### Exercise requirements
Using the records below, find every line that includes "pink" and copy it.

### Records for the exercise
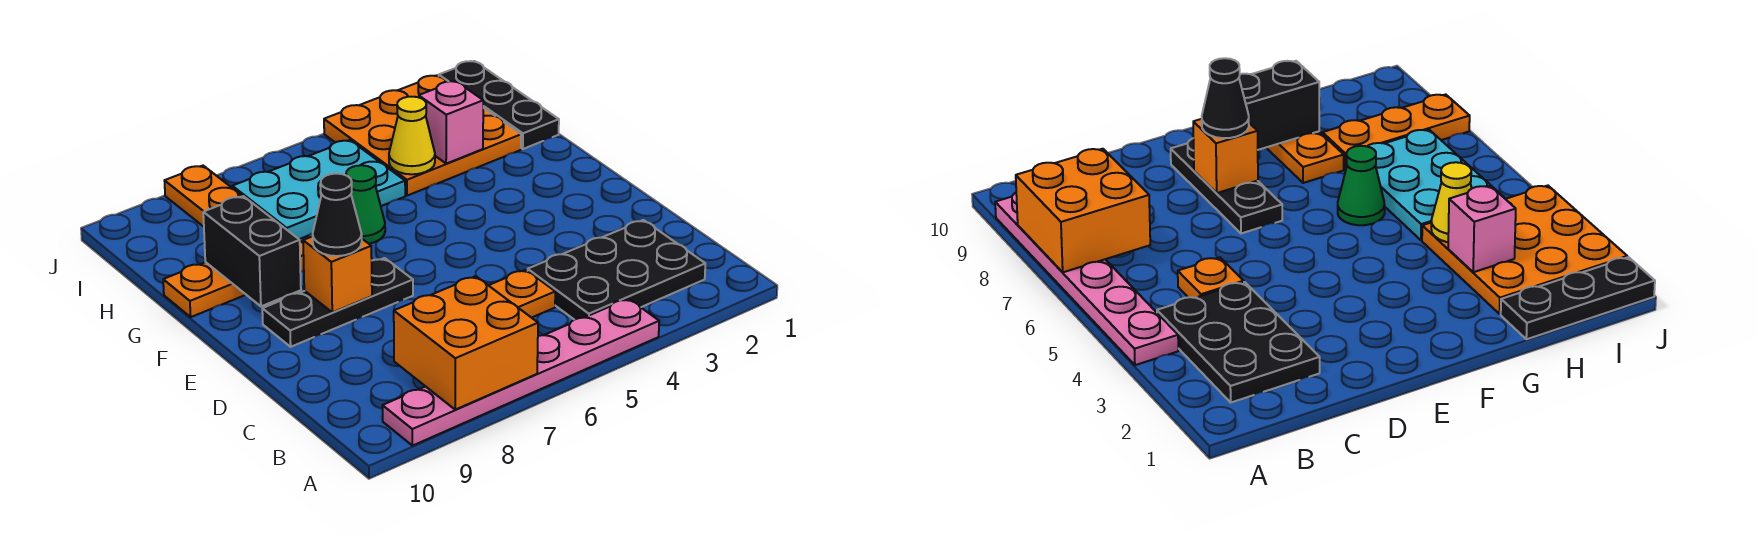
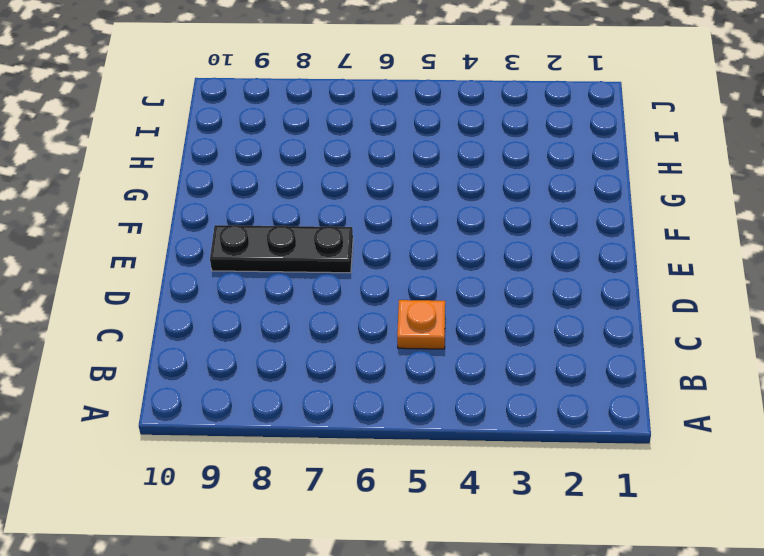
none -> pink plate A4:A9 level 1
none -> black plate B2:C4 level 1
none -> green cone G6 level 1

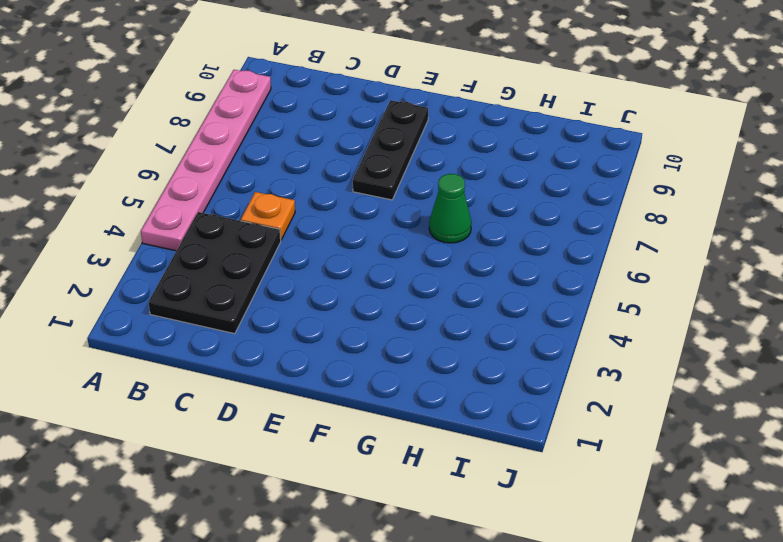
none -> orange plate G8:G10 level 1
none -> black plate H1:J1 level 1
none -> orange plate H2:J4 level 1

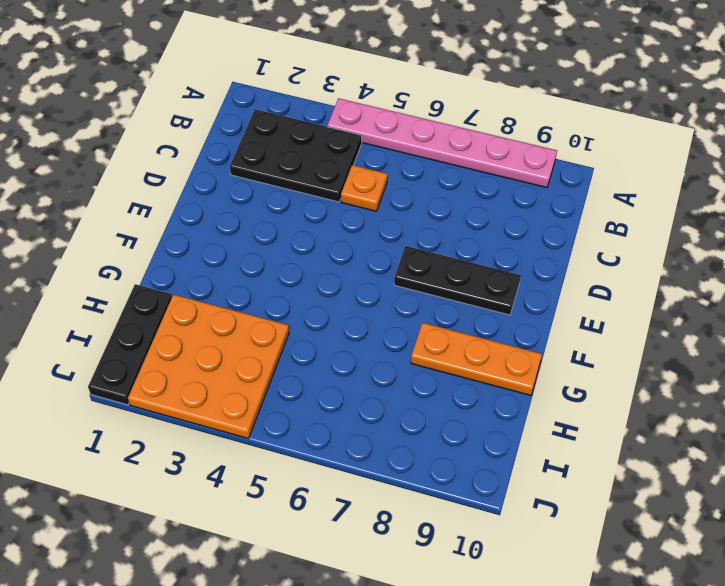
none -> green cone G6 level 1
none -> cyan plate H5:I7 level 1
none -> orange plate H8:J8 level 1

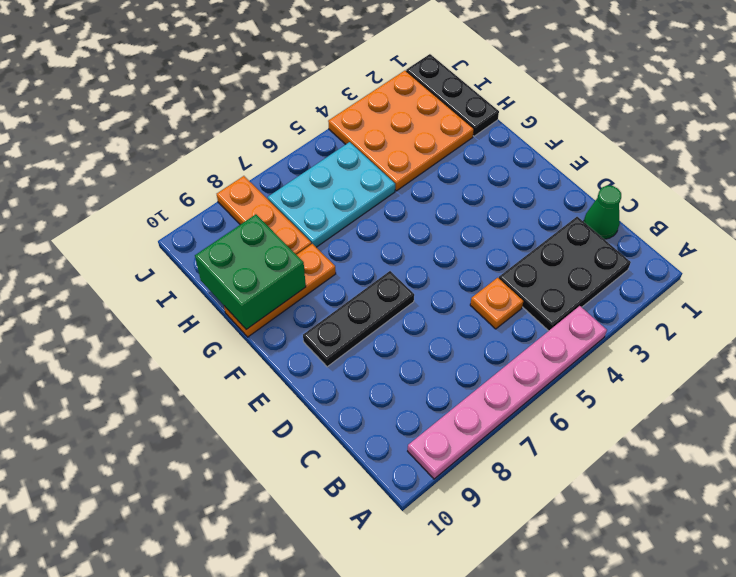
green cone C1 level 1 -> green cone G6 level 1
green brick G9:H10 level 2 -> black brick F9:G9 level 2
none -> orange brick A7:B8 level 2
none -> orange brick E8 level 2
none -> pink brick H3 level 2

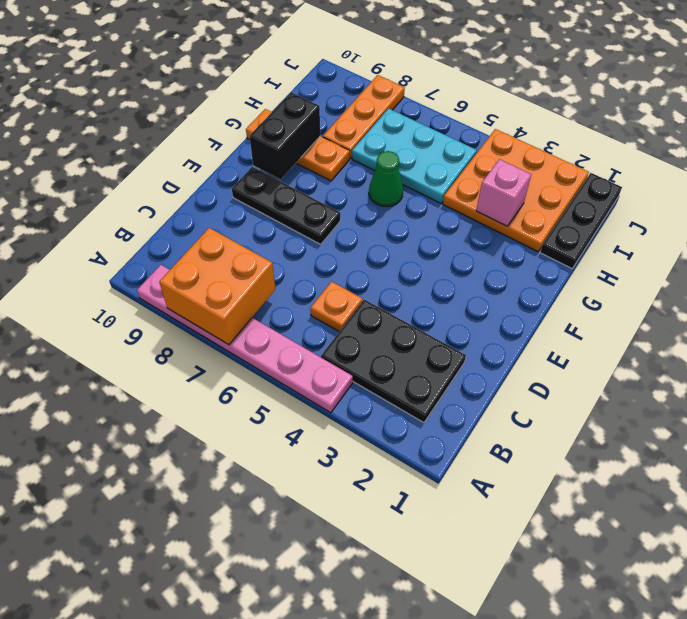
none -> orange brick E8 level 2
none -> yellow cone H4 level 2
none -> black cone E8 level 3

### Exercise result
none -> pink plate A4:A9 level 1
none -> pink brick H3 level 2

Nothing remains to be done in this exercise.